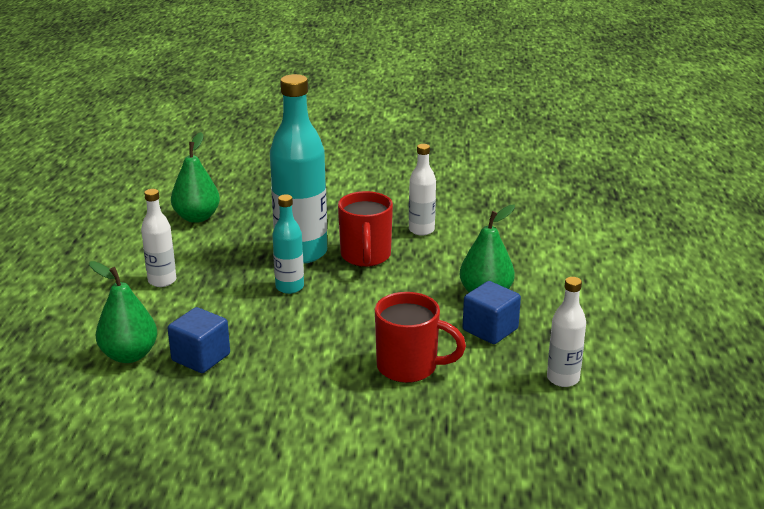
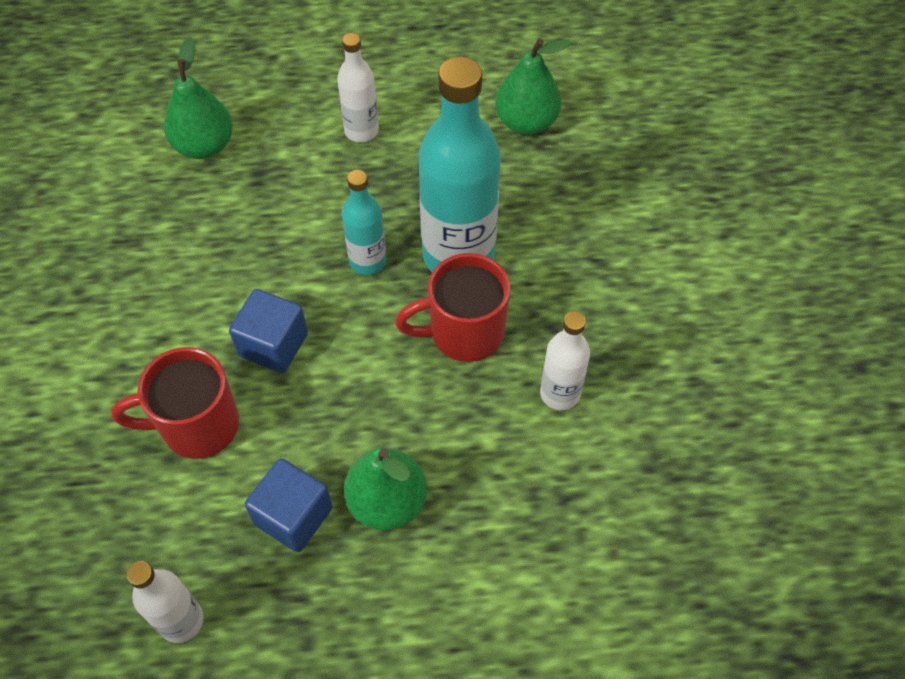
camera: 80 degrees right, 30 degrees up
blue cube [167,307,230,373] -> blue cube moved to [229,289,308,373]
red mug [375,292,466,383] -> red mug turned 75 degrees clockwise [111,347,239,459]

---*---

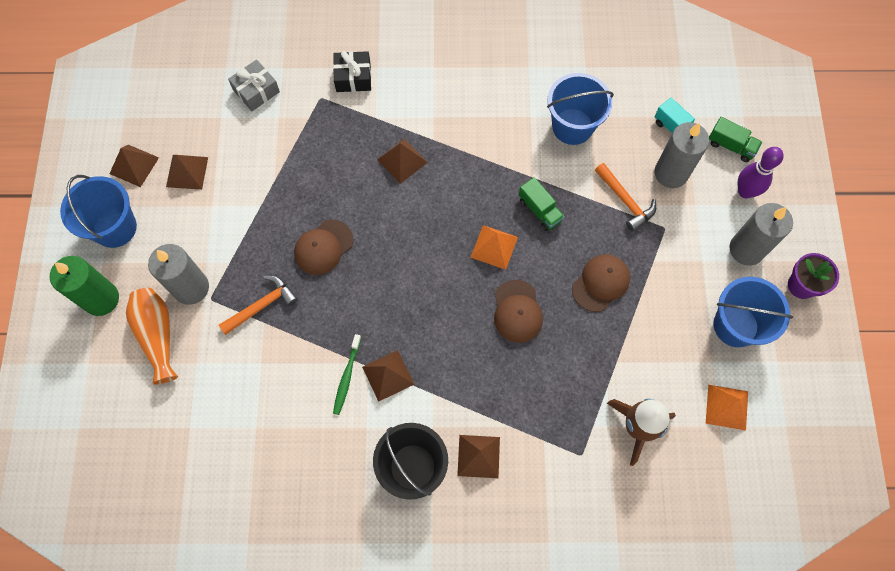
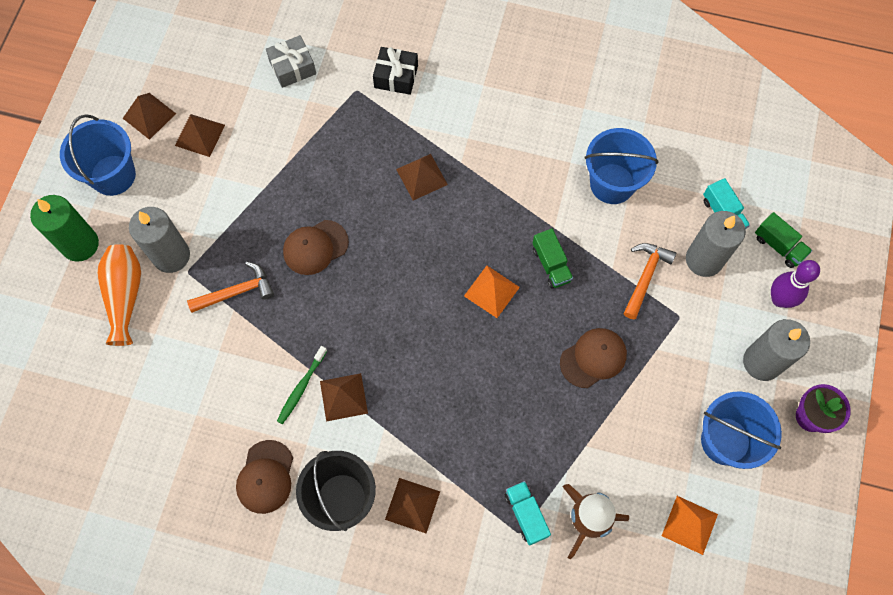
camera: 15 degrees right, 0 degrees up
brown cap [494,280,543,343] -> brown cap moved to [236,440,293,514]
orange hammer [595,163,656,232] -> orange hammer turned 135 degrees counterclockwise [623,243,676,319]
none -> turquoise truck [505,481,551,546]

---*---

What you need to do:
Copy out each line of the data in which the word "degrees" appears.

Exercise result:
camera: 80 degrees right, 30 degrees up
red mug [375,292,466,383] -> red mug turned 75 degrees clockwise [111,347,239,459]
camera: 15 degrees right, 0 degrees up
orange hammer [595,163,656,232] -> orange hammer turned 135 degrees counterclockwise [623,243,676,319]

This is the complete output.